What to do: Copy every line of the records below word for word, leaving out the pictures.

Available records:
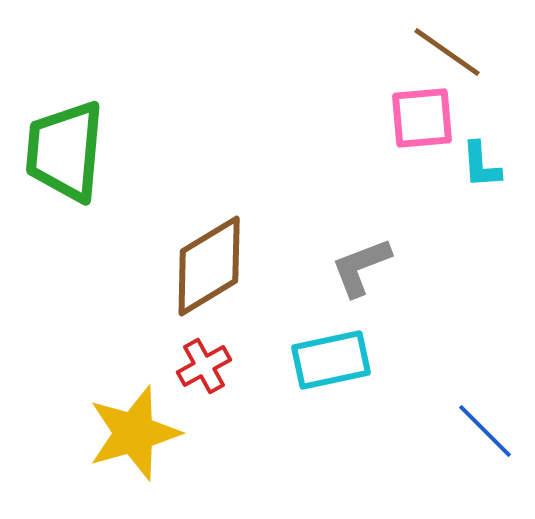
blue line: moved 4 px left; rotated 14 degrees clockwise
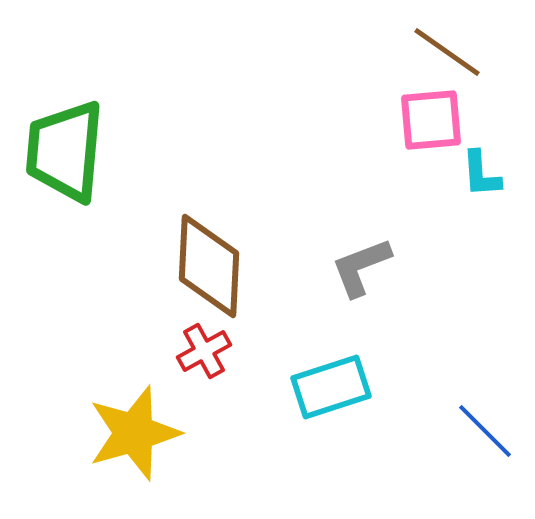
pink square: moved 9 px right, 2 px down
cyan L-shape: moved 9 px down
brown diamond: rotated 56 degrees counterclockwise
cyan rectangle: moved 27 px down; rotated 6 degrees counterclockwise
red cross: moved 15 px up
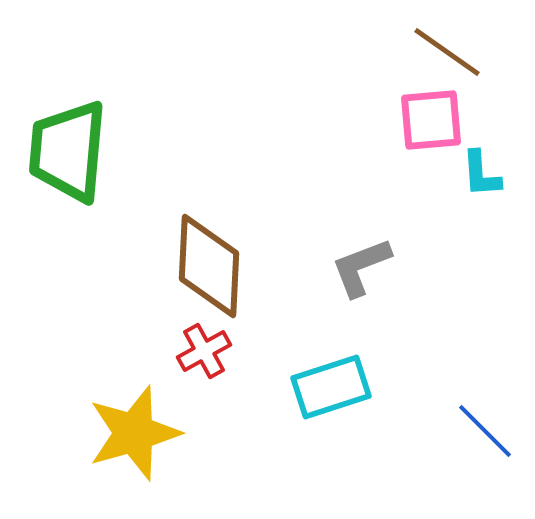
green trapezoid: moved 3 px right
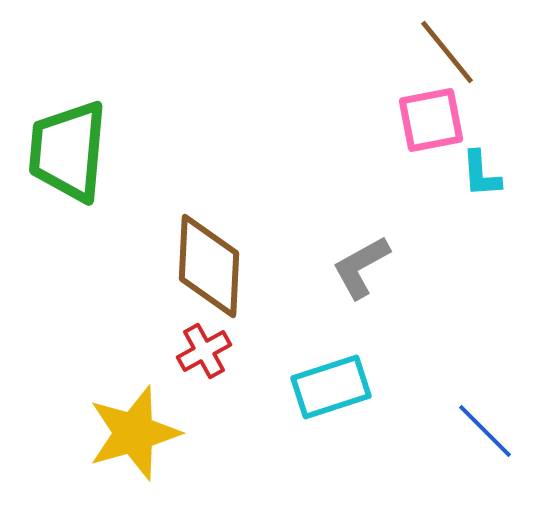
brown line: rotated 16 degrees clockwise
pink square: rotated 6 degrees counterclockwise
gray L-shape: rotated 8 degrees counterclockwise
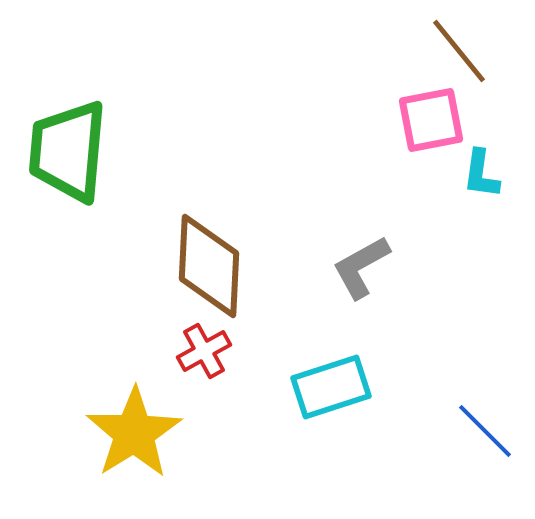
brown line: moved 12 px right, 1 px up
cyan L-shape: rotated 12 degrees clockwise
yellow star: rotated 16 degrees counterclockwise
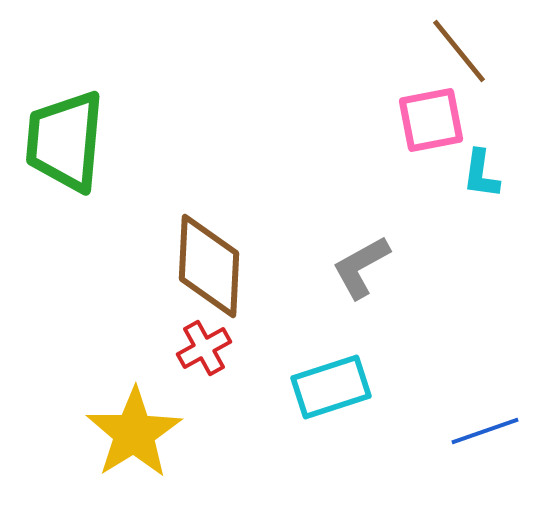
green trapezoid: moved 3 px left, 10 px up
red cross: moved 3 px up
blue line: rotated 64 degrees counterclockwise
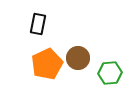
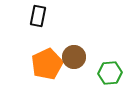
black rectangle: moved 8 px up
brown circle: moved 4 px left, 1 px up
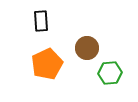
black rectangle: moved 3 px right, 5 px down; rotated 15 degrees counterclockwise
brown circle: moved 13 px right, 9 px up
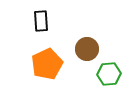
brown circle: moved 1 px down
green hexagon: moved 1 px left, 1 px down
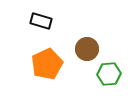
black rectangle: rotated 70 degrees counterclockwise
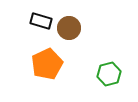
brown circle: moved 18 px left, 21 px up
green hexagon: rotated 10 degrees counterclockwise
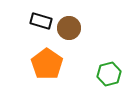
orange pentagon: rotated 12 degrees counterclockwise
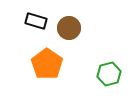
black rectangle: moved 5 px left
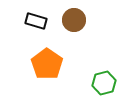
brown circle: moved 5 px right, 8 px up
green hexagon: moved 5 px left, 9 px down
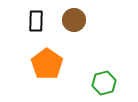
black rectangle: rotated 75 degrees clockwise
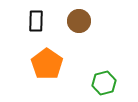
brown circle: moved 5 px right, 1 px down
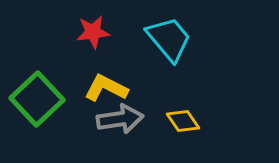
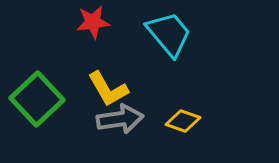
red star: moved 10 px up
cyan trapezoid: moved 5 px up
yellow L-shape: moved 2 px right, 1 px down; rotated 147 degrees counterclockwise
yellow diamond: rotated 36 degrees counterclockwise
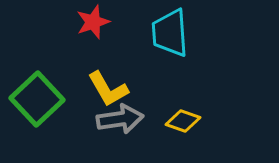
red star: rotated 12 degrees counterclockwise
cyan trapezoid: moved 1 px right, 1 px up; rotated 144 degrees counterclockwise
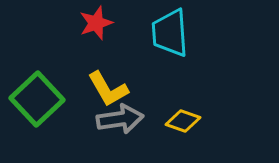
red star: moved 3 px right, 1 px down
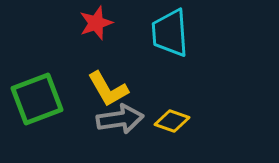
green square: rotated 22 degrees clockwise
yellow diamond: moved 11 px left
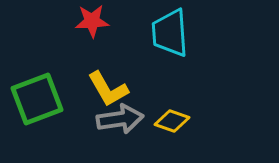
red star: moved 4 px left, 2 px up; rotated 16 degrees clockwise
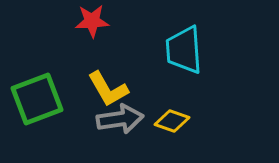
cyan trapezoid: moved 14 px right, 17 px down
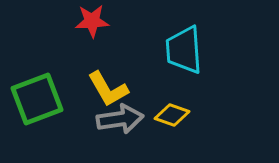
yellow diamond: moved 6 px up
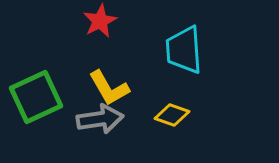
red star: moved 8 px right; rotated 24 degrees counterclockwise
yellow L-shape: moved 1 px right, 1 px up
green square: moved 1 px left, 2 px up; rotated 4 degrees counterclockwise
gray arrow: moved 20 px left
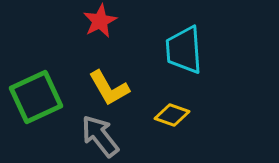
gray arrow: moved 17 px down; rotated 120 degrees counterclockwise
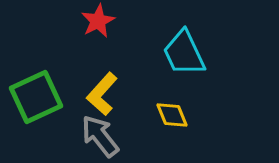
red star: moved 2 px left
cyan trapezoid: moved 3 px down; rotated 21 degrees counterclockwise
yellow L-shape: moved 7 px left, 6 px down; rotated 72 degrees clockwise
yellow diamond: rotated 48 degrees clockwise
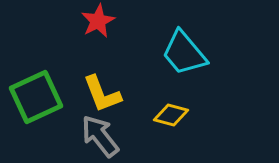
cyan trapezoid: rotated 15 degrees counterclockwise
yellow L-shape: rotated 63 degrees counterclockwise
yellow diamond: moved 1 px left; rotated 52 degrees counterclockwise
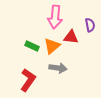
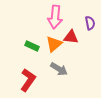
purple semicircle: moved 2 px up
orange triangle: moved 2 px right, 2 px up
gray arrow: moved 1 px right, 1 px down; rotated 24 degrees clockwise
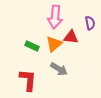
red L-shape: rotated 30 degrees counterclockwise
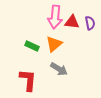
red triangle: moved 1 px right, 15 px up
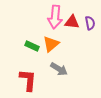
orange triangle: moved 3 px left
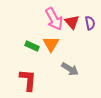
pink arrow: moved 1 px left, 2 px down; rotated 35 degrees counterclockwise
red triangle: rotated 42 degrees clockwise
orange triangle: rotated 18 degrees counterclockwise
gray arrow: moved 11 px right
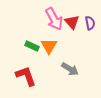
orange triangle: moved 2 px left, 2 px down
red L-shape: moved 2 px left, 4 px up; rotated 25 degrees counterclockwise
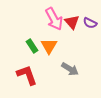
purple semicircle: rotated 128 degrees clockwise
green rectangle: rotated 32 degrees clockwise
red L-shape: moved 1 px right, 1 px up
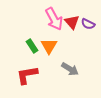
purple semicircle: moved 2 px left, 1 px down
red L-shape: rotated 80 degrees counterclockwise
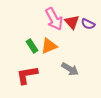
orange triangle: rotated 36 degrees clockwise
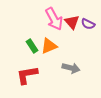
gray arrow: moved 1 px right, 1 px up; rotated 18 degrees counterclockwise
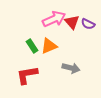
pink arrow: rotated 85 degrees counterclockwise
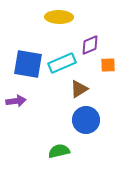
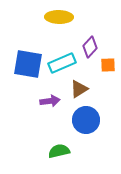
purple diamond: moved 2 px down; rotated 25 degrees counterclockwise
purple arrow: moved 34 px right
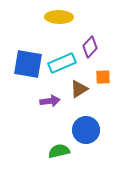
orange square: moved 5 px left, 12 px down
blue circle: moved 10 px down
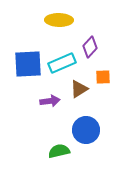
yellow ellipse: moved 3 px down
blue square: rotated 12 degrees counterclockwise
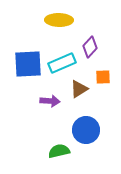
purple arrow: rotated 12 degrees clockwise
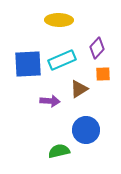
purple diamond: moved 7 px right, 1 px down
cyan rectangle: moved 3 px up
orange square: moved 3 px up
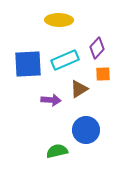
cyan rectangle: moved 3 px right
purple arrow: moved 1 px right, 1 px up
green semicircle: moved 2 px left
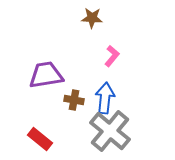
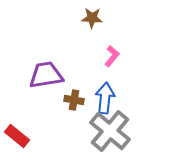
red rectangle: moved 23 px left, 3 px up
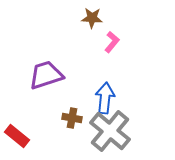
pink L-shape: moved 14 px up
purple trapezoid: rotated 9 degrees counterclockwise
brown cross: moved 2 px left, 18 px down
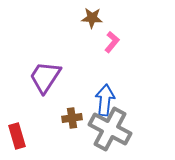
purple trapezoid: moved 1 px left, 2 px down; rotated 39 degrees counterclockwise
blue arrow: moved 2 px down
brown cross: rotated 18 degrees counterclockwise
gray cross: moved 2 px up; rotated 12 degrees counterclockwise
red rectangle: rotated 35 degrees clockwise
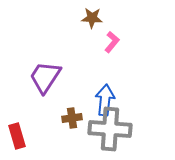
gray cross: rotated 24 degrees counterclockwise
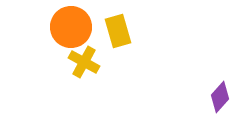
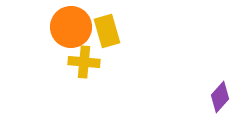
yellow rectangle: moved 11 px left
yellow cross: rotated 24 degrees counterclockwise
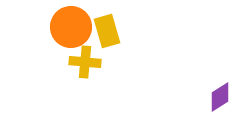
yellow cross: moved 1 px right
purple diamond: rotated 16 degrees clockwise
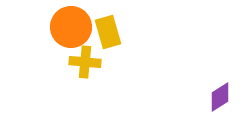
yellow rectangle: moved 1 px right, 1 px down
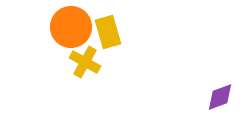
yellow cross: rotated 24 degrees clockwise
purple diamond: rotated 12 degrees clockwise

Exercise output:
blue line: moved 4 px left; rotated 14 degrees clockwise
pink square: moved 9 px right, 2 px down
cyan L-shape: moved 9 px down
brown diamond: rotated 56 degrees counterclockwise
cyan rectangle: moved 27 px down; rotated 6 degrees counterclockwise
red cross: moved 15 px up
green trapezoid: moved 3 px right
brown line: rotated 16 degrees clockwise
pink square: rotated 6 degrees counterclockwise
gray L-shape: rotated 8 degrees counterclockwise
brown line: moved 12 px right, 1 px up
cyan L-shape: rotated 12 degrees clockwise
yellow star: rotated 16 degrees counterclockwise
green trapezoid: moved 3 px left, 10 px up
red cross: moved 3 px up
blue line: rotated 64 degrees counterclockwise
black rectangle: moved 8 px up
brown circle: moved 4 px left, 1 px up
black rectangle: moved 3 px right, 5 px down; rotated 15 degrees counterclockwise
brown circle: moved 13 px right, 9 px up
brown circle: moved 1 px down
green hexagon: moved 1 px left, 1 px down
black rectangle: rotated 70 degrees counterclockwise
brown circle: moved 18 px left, 21 px up
green hexagon: rotated 10 degrees counterclockwise
orange pentagon: rotated 12 degrees counterclockwise
black rectangle: moved 5 px left
brown circle: moved 5 px right, 8 px up
green hexagon: moved 5 px left, 9 px down
black rectangle: rotated 75 degrees clockwise
brown circle: moved 5 px right, 1 px down
red star: moved 10 px up
cyan trapezoid: moved 5 px up
yellow L-shape: moved 2 px right, 1 px down; rotated 147 degrees counterclockwise
yellow diamond: rotated 36 degrees counterclockwise
red star: rotated 12 degrees counterclockwise
cyan trapezoid: moved 1 px right, 1 px up; rotated 144 degrees counterclockwise
red star: moved 3 px right, 1 px down
green square: rotated 22 degrees clockwise
yellow diamond: moved 11 px left
red star: moved 4 px left, 2 px up; rotated 16 degrees clockwise
cyan trapezoid: moved 14 px right, 17 px down
yellow diamond: moved 6 px up
red star: moved 8 px right; rotated 24 degrees counterclockwise
yellow L-shape: moved 1 px right, 1 px up
green square: moved 1 px left, 2 px up; rotated 4 degrees counterclockwise
gray arrow: moved 20 px left
gray arrow: moved 17 px down; rotated 120 degrees counterclockwise
red star: moved 2 px left
cyan trapezoid: moved 3 px down; rotated 21 degrees counterclockwise
yellow L-shape: moved 7 px left, 6 px down; rotated 72 degrees clockwise
yellow diamond: rotated 48 degrees clockwise
cyan trapezoid: rotated 15 degrees counterclockwise
yellow L-shape: rotated 63 degrees counterclockwise
yellow diamond: moved 1 px left; rotated 52 degrees counterclockwise
purple semicircle: moved 2 px up
orange triangle: moved 2 px right, 2 px up
gray arrow: moved 1 px right, 1 px down; rotated 24 degrees clockwise
red L-shape: rotated 30 degrees counterclockwise
red triangle: moved 1 px right, 15 px up
orange triangle: moved 3 px left
pink arrow: moved 1 px left, 2 px down; rotated 35 degrees counterclockwise
red triangle: rotated 42 degrees clockwise
orange triangle: rotated 18 degrees counterclockwise
gray arrow: moved 11 px right
orange triangle: moved 2 px left, 2 px down
red L-shape: moved 2 px left, 4 px up; rotated 25 degrees counterclockwise
purple semicircle: rotated 128 degrees clockwise
green rectangle: rotated 32 degrees clockwise
red L-shape: moved 1 px right, 1 px up
purple semicircle: moved 2 px left, 1 px down
red L-shape: rotated 80 degrees counterclockwise
orange triangle: rotated 36 degrees clockwise
gray arrow: moved 1 px right, 1 px up; rotated 18 degrees counterclockwise
pink arrow: rotated 85 degrees counterclockwise
purple diamond: moved 2 px down; rotated 25 degrees counterclockwise
purple arrow: moved 34 px right
orange square: moved 5 px left, 12 px down
blue circle: moved 10 px down
yellow ellipse: moved 3 px down
blue square: rotated 12 degrees counterclockwise
purple arrow: rotated 12 degrees clockwise
purple diamond: moved 7 px right, 1 px down
cyan rectangle: moved 3 px up
orange square: moved 3 px up
cyan rectangle: moved 3 px right
purple arrow: moved 1 px right, 1 px up
green semicircle: moved 2 px left
red rectangle: moved 23 px left, 3 px up
pink L-shape: moved 14 px up
purple trapezoid: rotated 9 degrees counterclockwise
brown cross: moved 2 px left, 18 px down
purple trapezoid: moved 1 px left, 2 px down; rotated 39 degrees counterclockwise
blue arrow: moved 2 px down
brown cross: rotated 18 degrees counterclockwise
gray cross: moved 2 px up; rotated 12 degrees counterclockwise
red rectangle: rotated 35 degrees clockwise
gray cross: rotated 24 degrees counterclockwise
yellow rectangle: moved 11 px left
yellow cross: rotated 24 degrees counterclockwise
yellow cross: moved 1 px right
purple diamond: rotated 16 degrees clockwise
yellow rectangle: moved 1 px right, 1 px down
yellow cross: rotated 24 degrees clockwise
purple diamond: rotated 12 degrees clockwise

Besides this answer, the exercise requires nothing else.